Task details
Exactly as written, return the entries below, minus any pictures.

Exercise materials

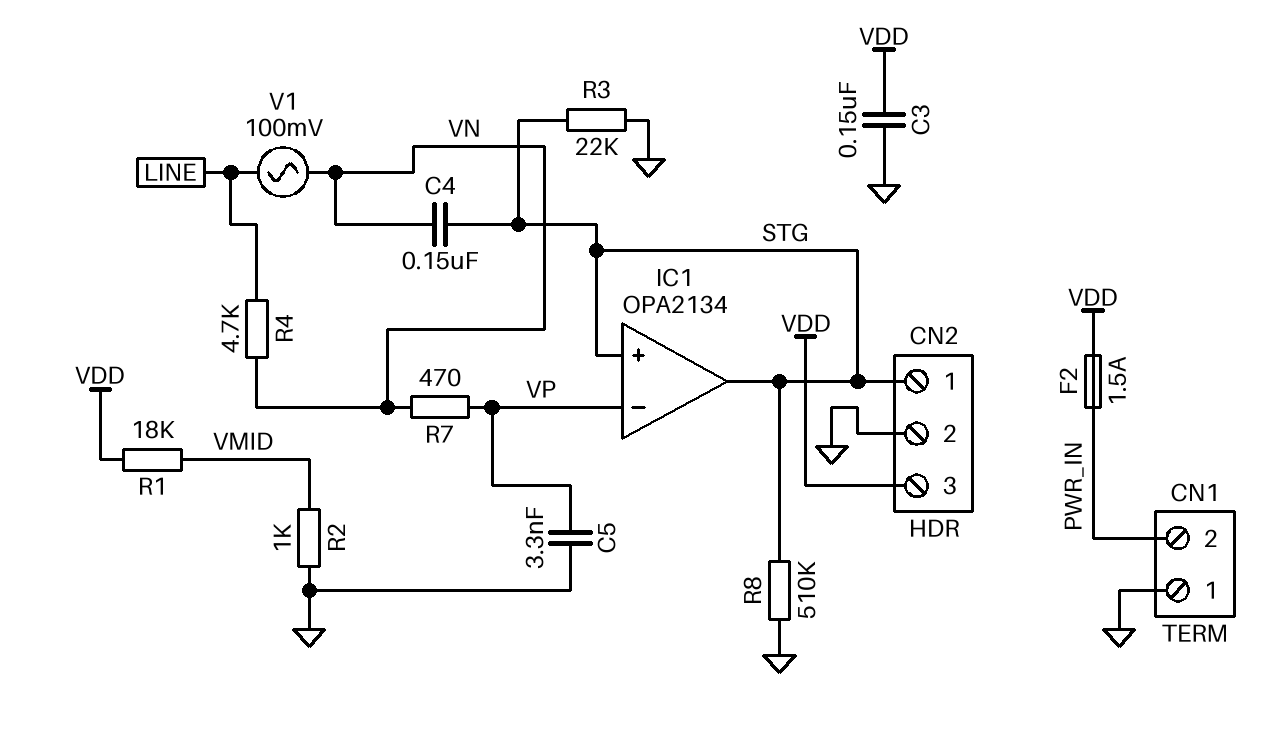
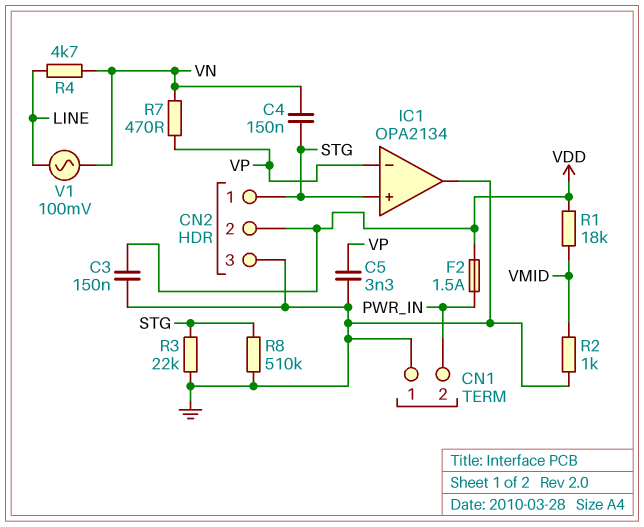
CN2 pin 2: GND -> VDD
CN2 pin 3: VDD -> GND
IC1 pin out: STG -> GND

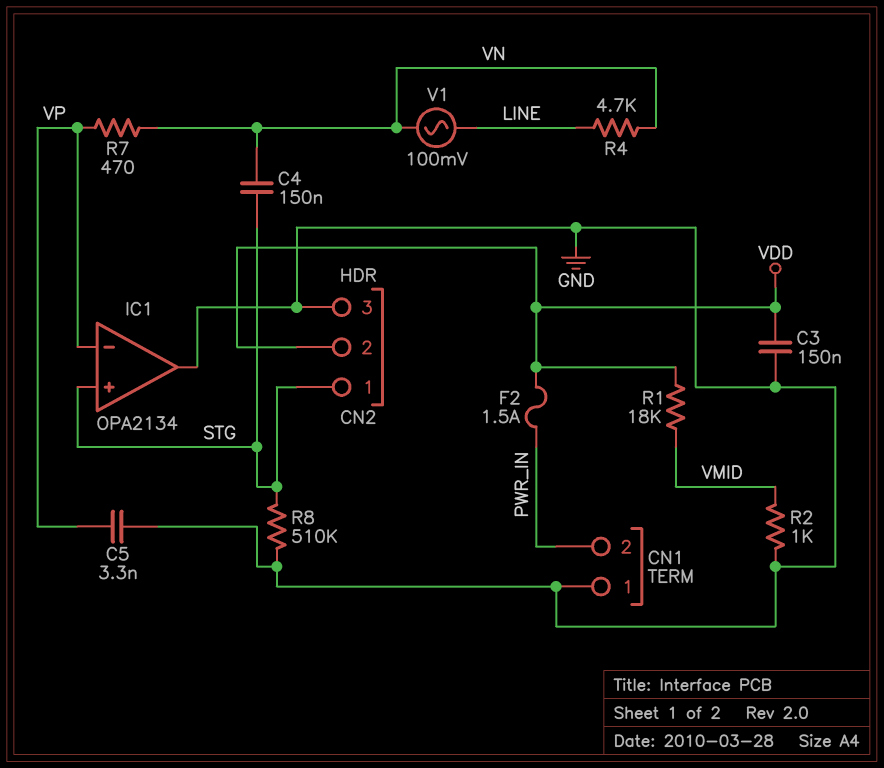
R3: 22k (GND, STG) -> none

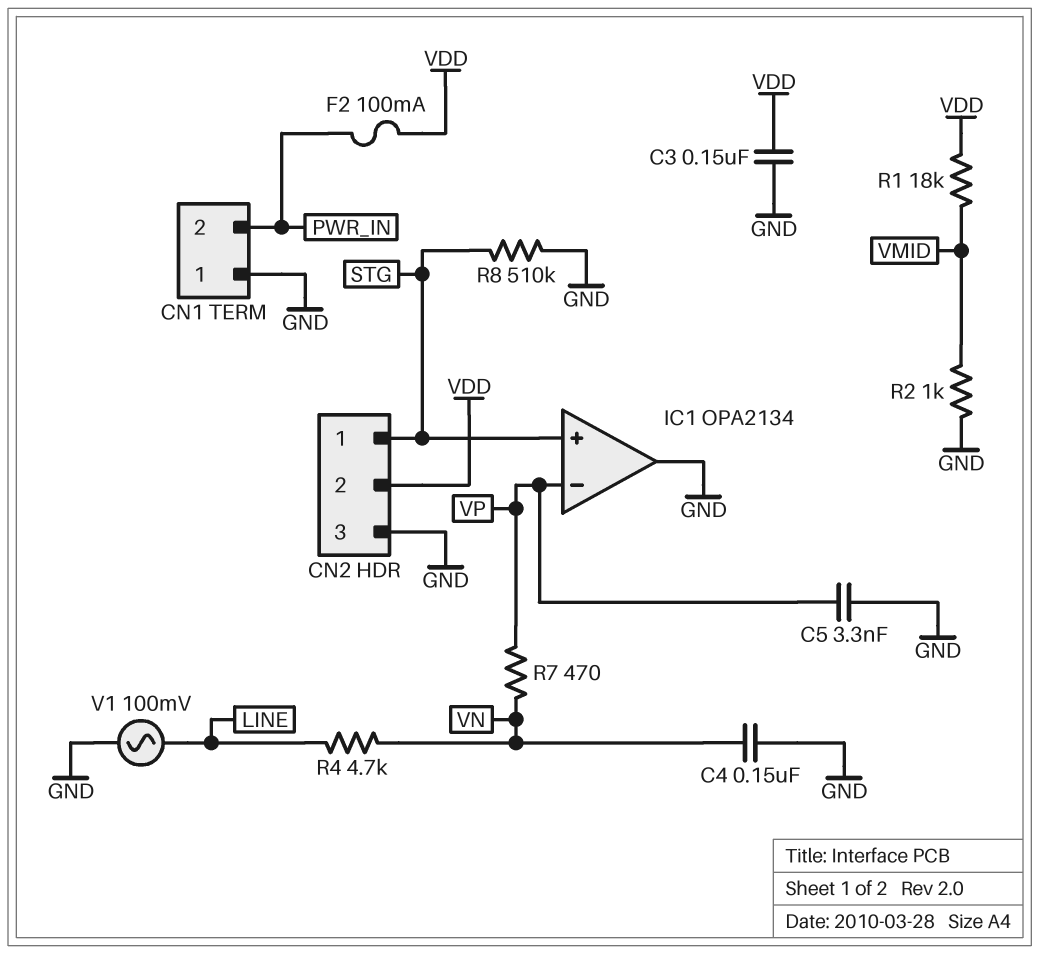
C4: 150nF (STG, VN) -> 150nF (GND, VN)
F2: 1.5A (PWR_IN, VDD) -> 100mA (PWR_IN, VDD)
V1: AC 100mV (LINE, VN) -> AC 100mV (GND, LINE)

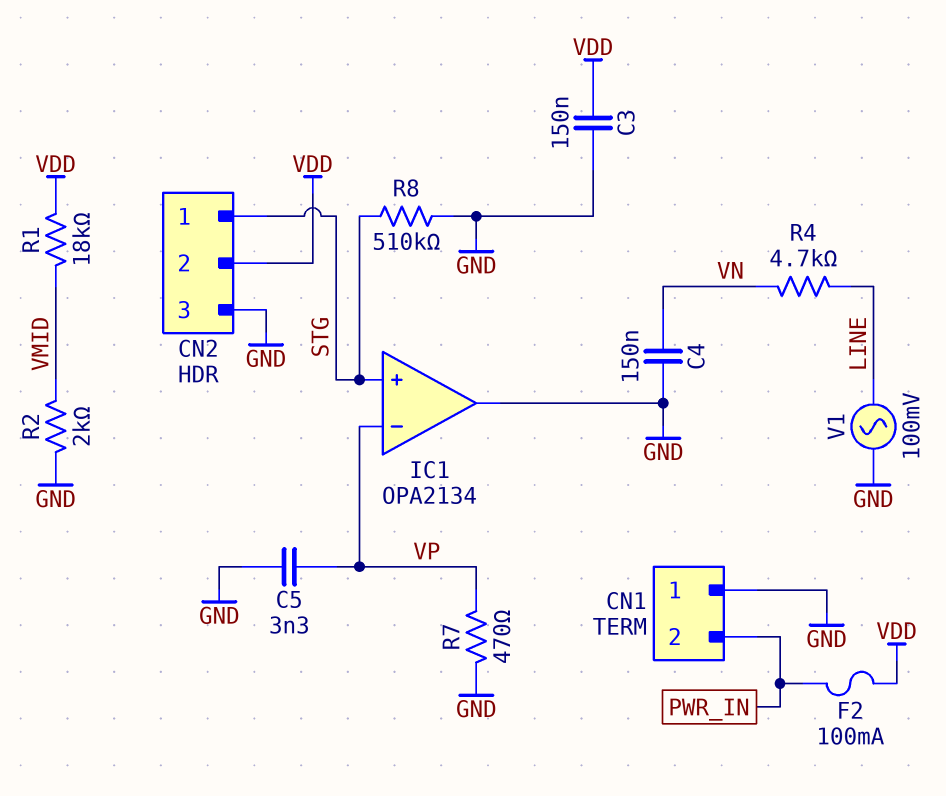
R2: 1k (GND, VMID) -> 2k (GND, VMID)
R7: 470 (VN, VP) -> 470 (GND, VP)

Response area
CN2 pin 2: GND -> VDD
CN2 pin 3: VDD -> GND
IC1 pin out: STG -> GND

R3: 22k (GND, STG) -> none

C4: 150nF (STG, VN) -> 150nF (GND, VN)
F2: 1.5A (PWR_IN, VDD) -> 100mA (PWR_IN, VDD)
V1: AC 100mV (LINE, VN) -> AC 100mV (GND, LINE)

R2: 1k (GND, VMID) -> 2k (GND, VMID)
R7: 470 (VN, VP) -> 470 (GND, VP)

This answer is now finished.